• [Your goal]:
Find the word "black" in the records below. List each line containing it.

(Shape position tracking data)
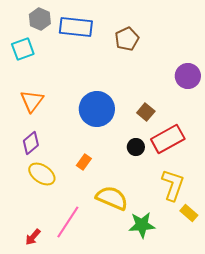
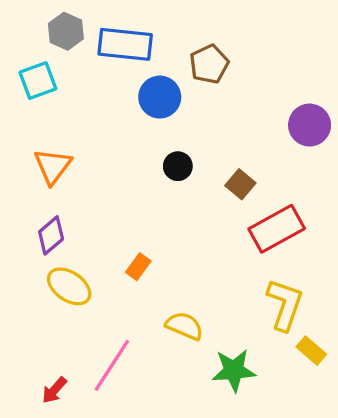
blue circle: (97, 109) -> (160, 97), moved, size x0.7
black circle: (136, 147) -> (178, 166), moved
yellow semicircle: (112, 198) -> (184, 326), size x0.7

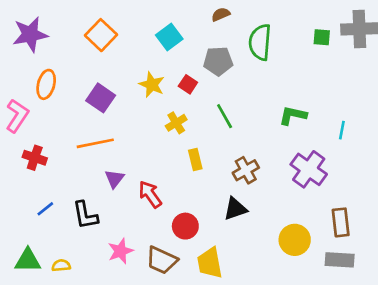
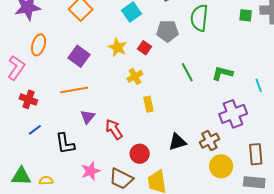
green line: (225, 116) -> (187, 72), moved
cyan line: (342, 130) -> (259, 85), turned -32
purple cross: (309, 169) -> (233, 114), turned 32
brown cross: (246, 170) -> (209, 141), moved
blue line: (45, 209) -> (35, 130), moved

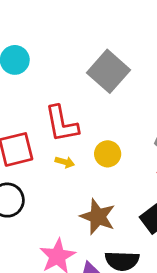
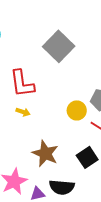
yellow circle: (108, 154) -> (77, 110), moved

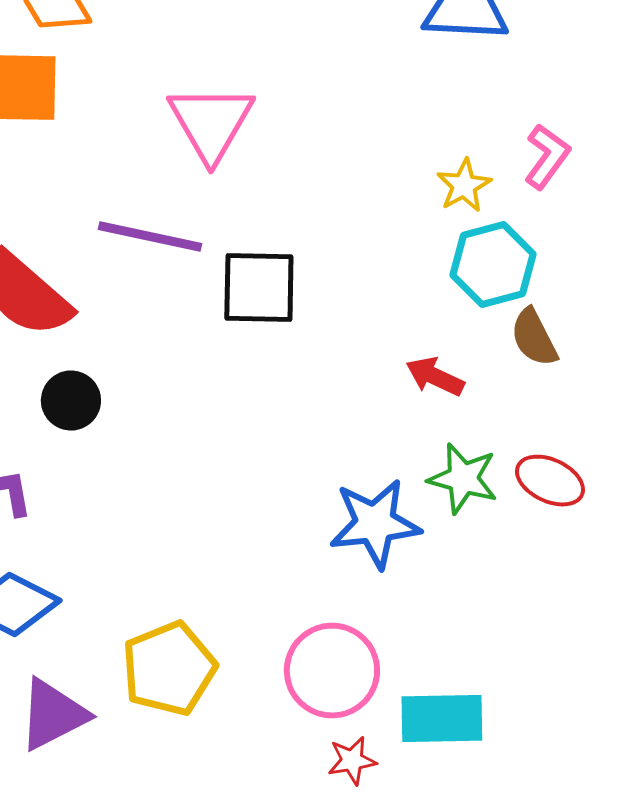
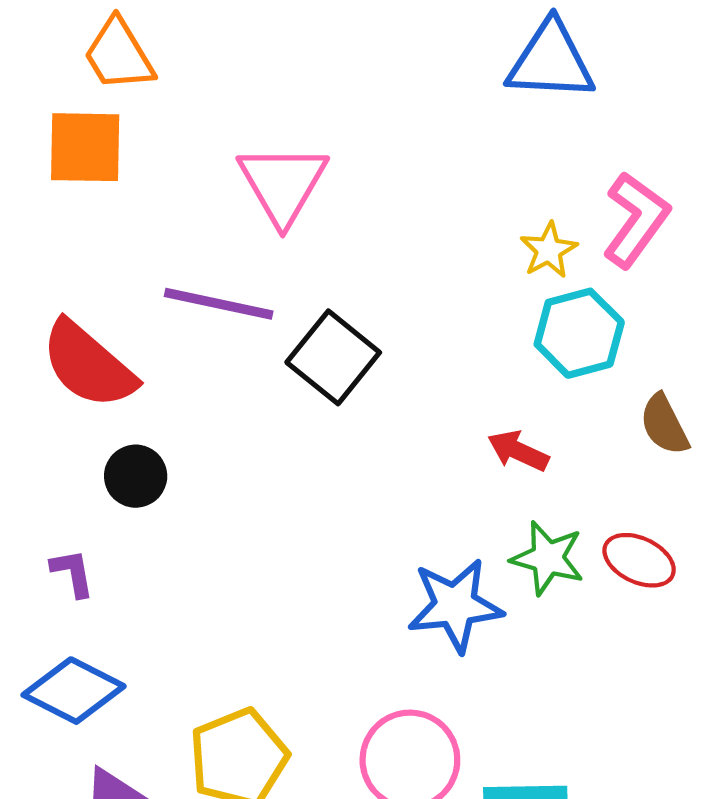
pink L-shape: (547, 157) -> (636, 220), size x1.4
black square: (259, 288) -> (333, 357), turned 38
brown semicircle: (534, 338) -> (664, 425), moved

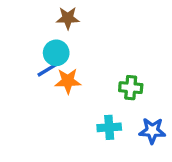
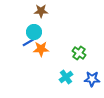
green cross: (131, 88) -> (79, 53), turned 32
cyan cross: (109, 127) -> (66, 77), turned -32

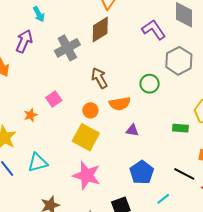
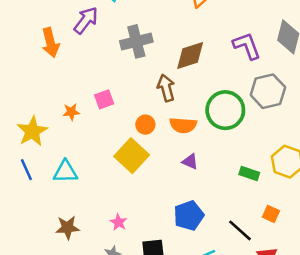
brown diamond: (100, 30) -> (190, 55), moved
green circle: (150, 84) -> (225, 110), size x1.6
pink star: (87, 175) -> (119, 222), moved, size x0.5

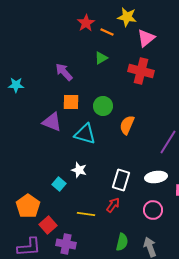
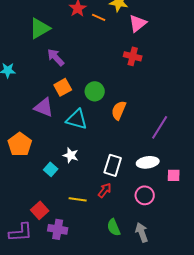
green triangle: (101, 58) -> (40, 28), moved, size x1.6
red cross: (141, 71) -> (133, 56), size x0.7
orange square: (71, 102) -> (63, 87), turned -30
orange pentagon: (28, 206) -> (20, 144), moved
green semicircle: (122, 242) -> (114, 227), turned 144

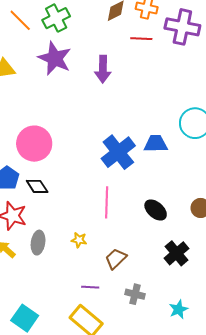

• [Final answer]:
black circle: (136, 147) -> (178, 166), moved
black square: (259, 288) -> (333, 357), turned 38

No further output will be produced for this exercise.